- [Exercise instructions]: Starting at the line that holds "(320, 229) = (553, 357): purple" and stopping at the line that holds "(413, 305) = (741, 388): purple", restate the records below word for word, with both of those lines included.

(Data entries)
───
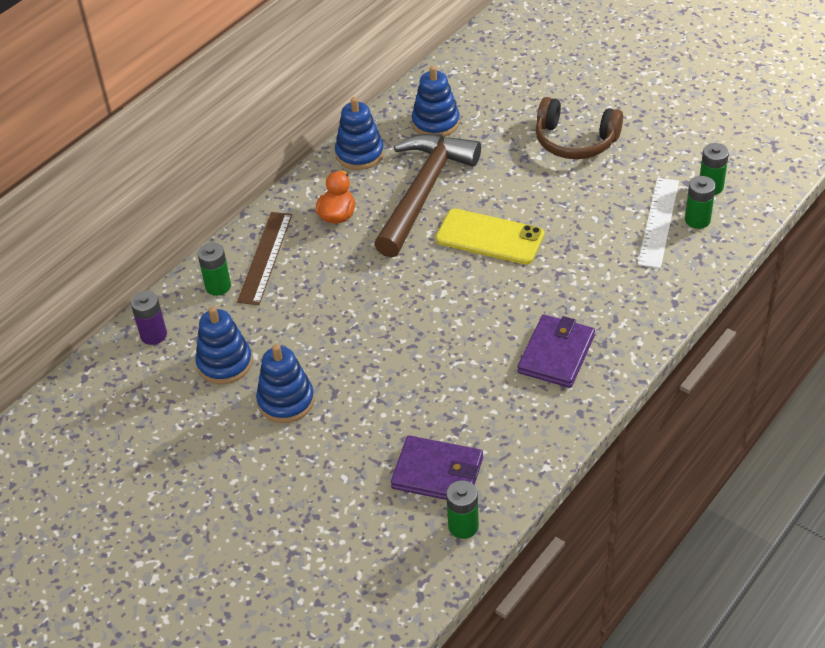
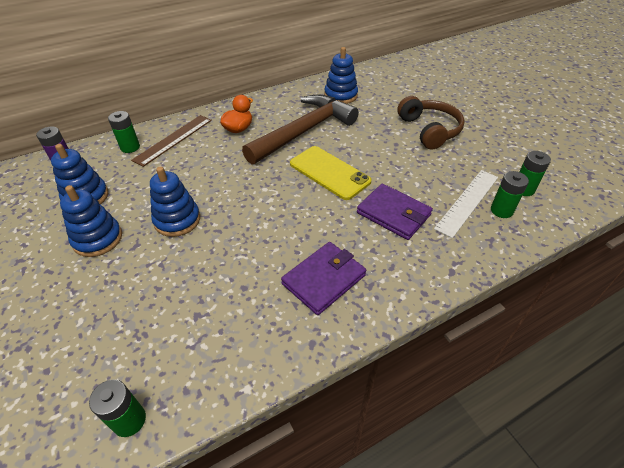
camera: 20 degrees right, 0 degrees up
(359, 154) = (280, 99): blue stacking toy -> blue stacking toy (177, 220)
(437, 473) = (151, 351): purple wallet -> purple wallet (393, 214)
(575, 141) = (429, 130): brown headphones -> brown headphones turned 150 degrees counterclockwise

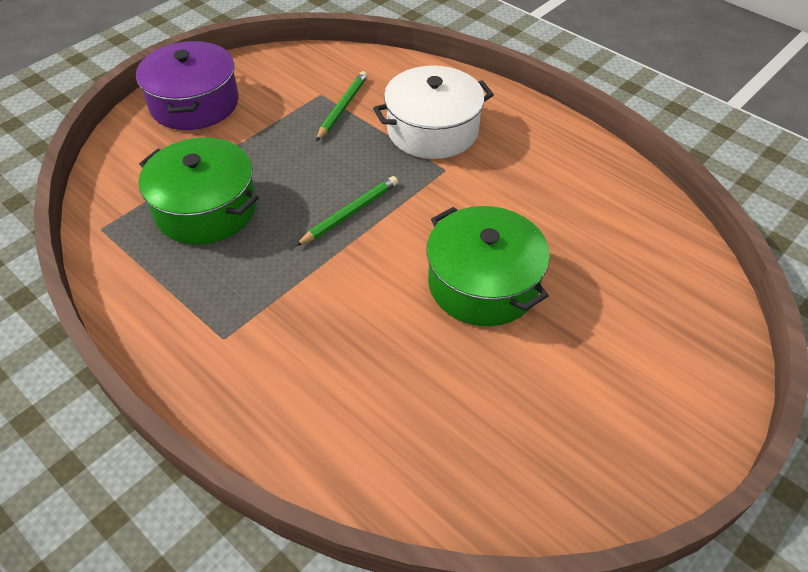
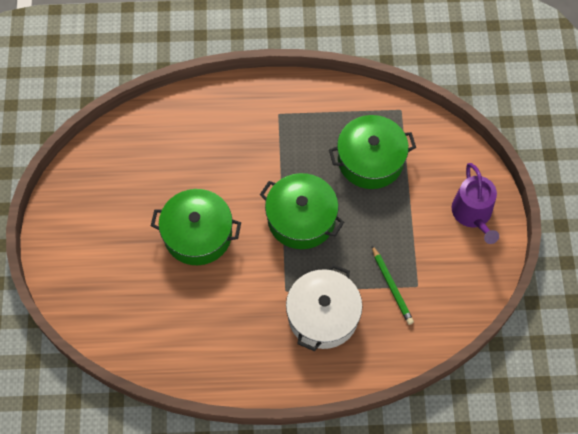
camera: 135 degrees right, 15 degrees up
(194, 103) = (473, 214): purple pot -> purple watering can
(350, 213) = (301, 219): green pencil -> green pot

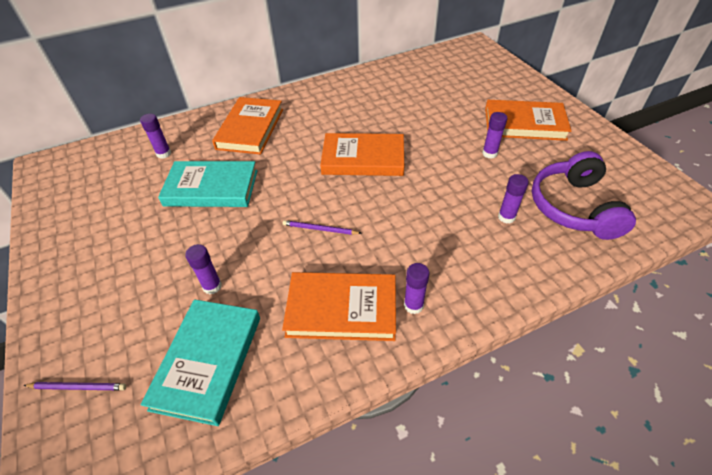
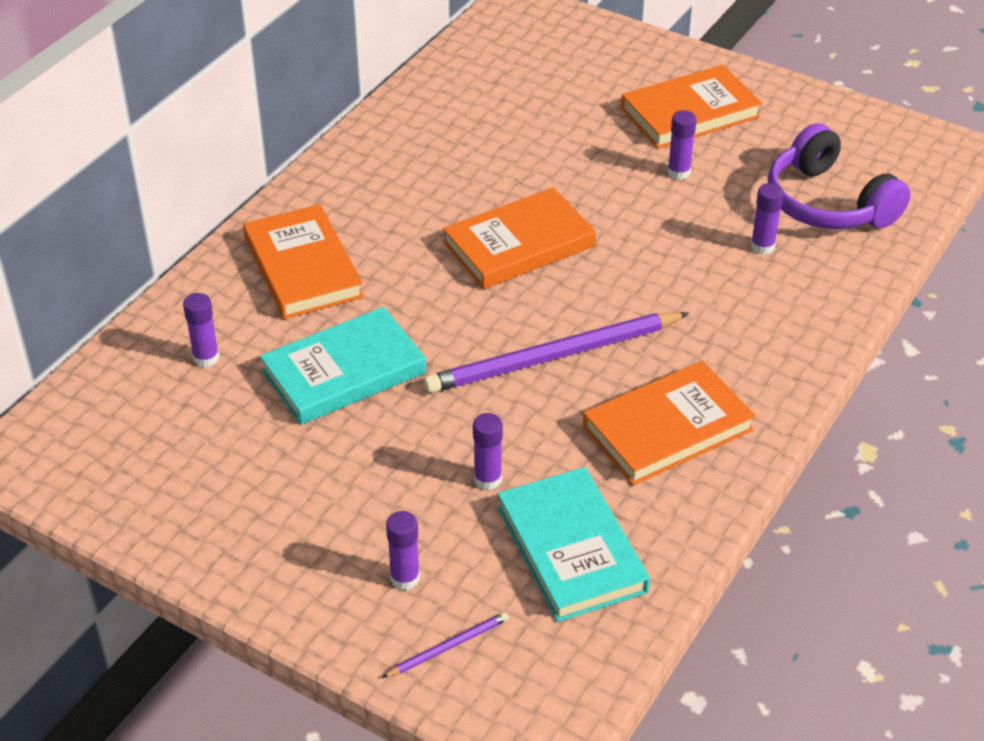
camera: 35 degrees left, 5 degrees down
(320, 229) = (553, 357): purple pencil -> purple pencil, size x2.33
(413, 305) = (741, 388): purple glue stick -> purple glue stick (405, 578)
───
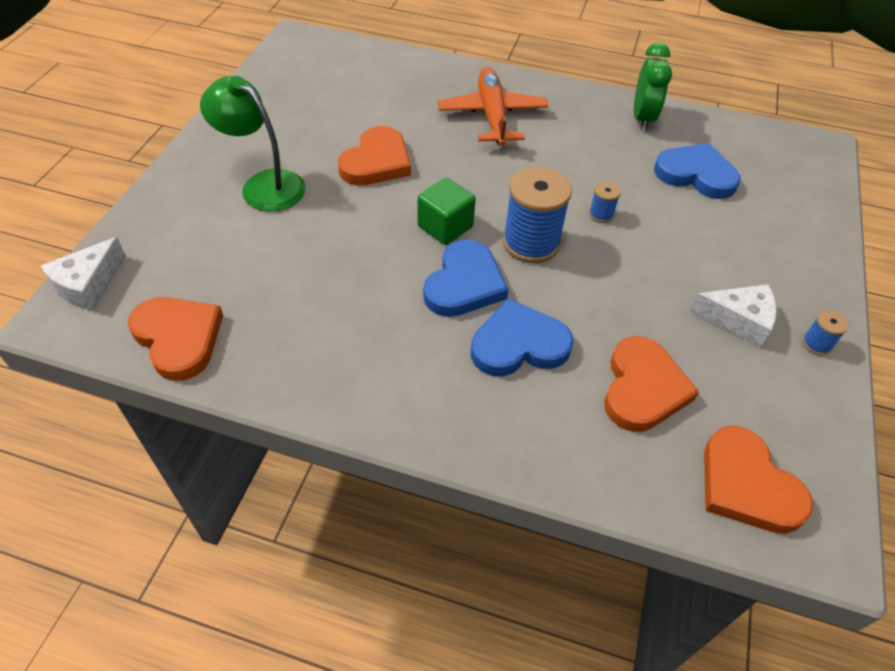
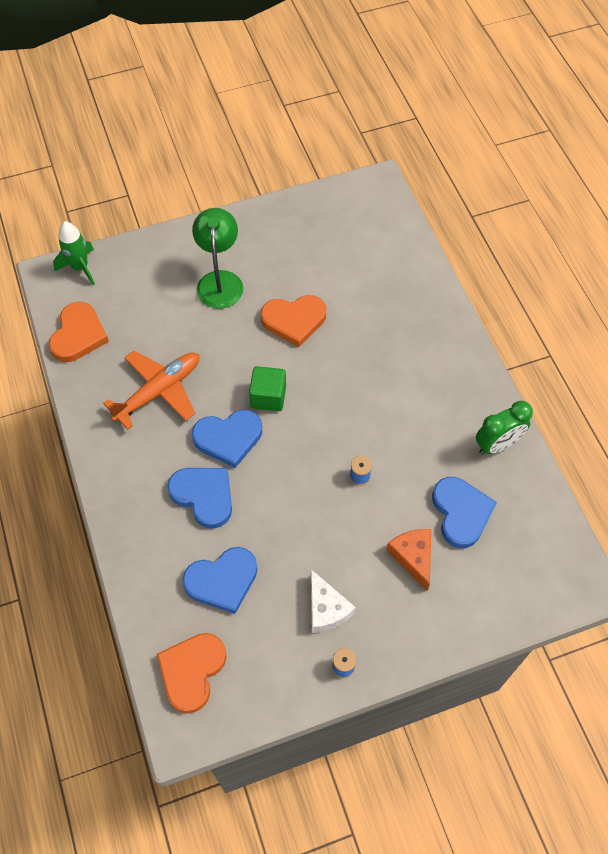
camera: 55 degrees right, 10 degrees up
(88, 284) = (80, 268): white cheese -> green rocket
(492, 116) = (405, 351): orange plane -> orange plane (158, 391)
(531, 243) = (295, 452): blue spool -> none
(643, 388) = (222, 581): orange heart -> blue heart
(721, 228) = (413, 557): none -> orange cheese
───
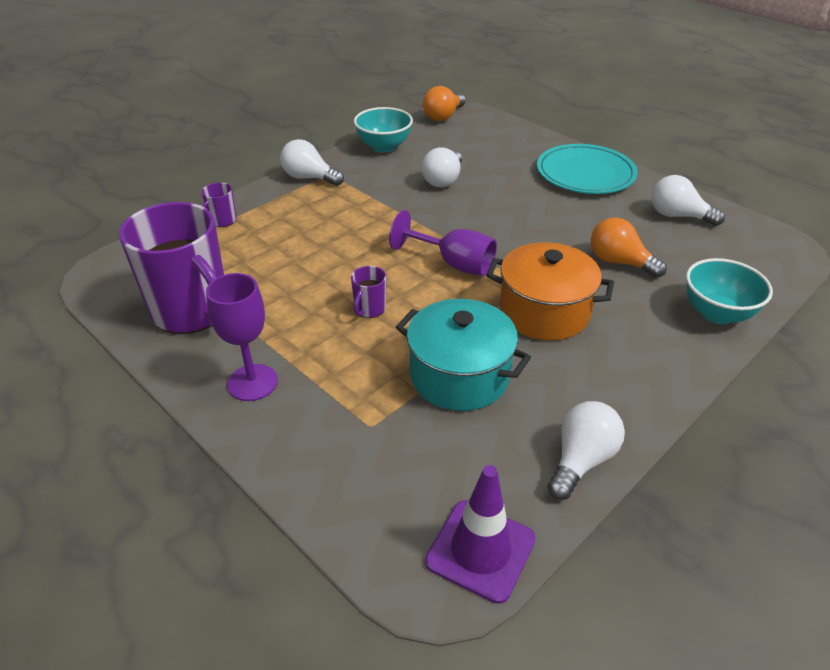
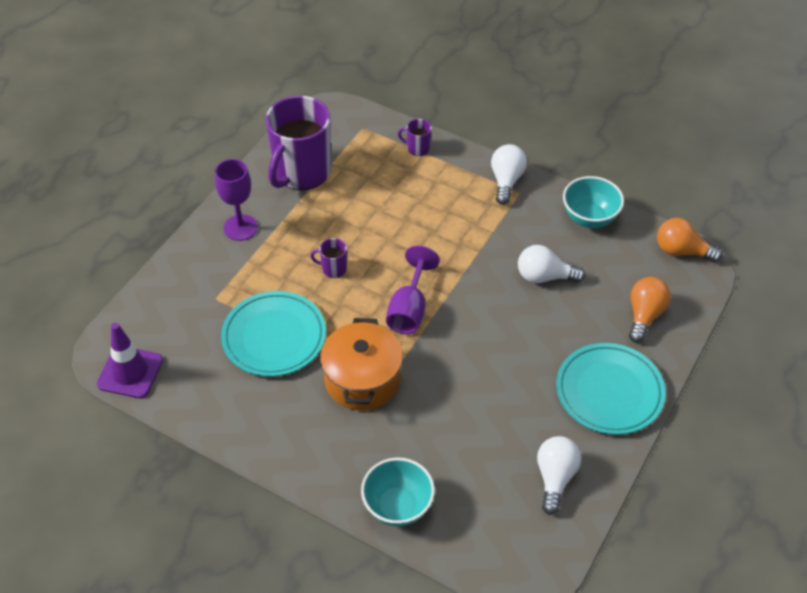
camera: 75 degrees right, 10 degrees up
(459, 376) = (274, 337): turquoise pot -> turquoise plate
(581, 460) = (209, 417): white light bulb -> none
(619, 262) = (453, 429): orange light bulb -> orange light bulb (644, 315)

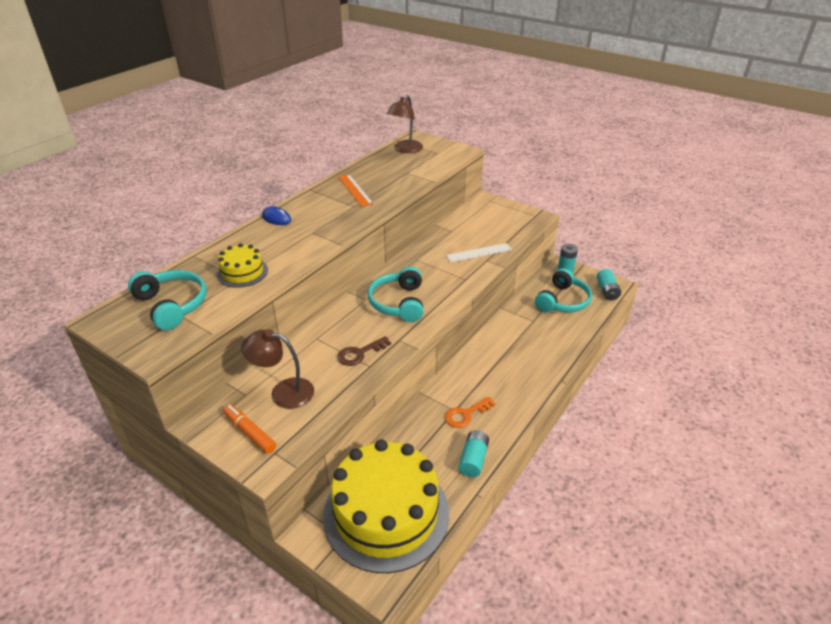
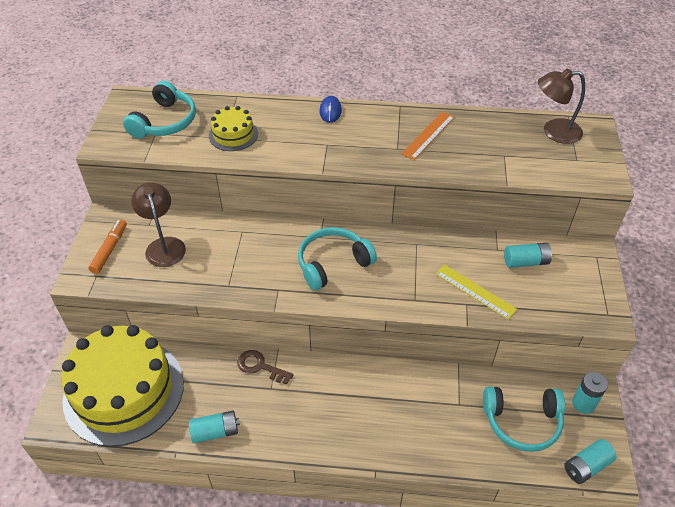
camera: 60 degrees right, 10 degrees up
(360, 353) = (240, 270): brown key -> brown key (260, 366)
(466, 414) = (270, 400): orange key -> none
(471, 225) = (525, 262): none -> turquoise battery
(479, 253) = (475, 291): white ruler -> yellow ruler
───
- [Output below]:
(320, 229) = (553, 357): purple pencil -> purple pencil, size x2.33
(413, 305) = (741, 388): purple glue stick -> purple glue stick (405, 578)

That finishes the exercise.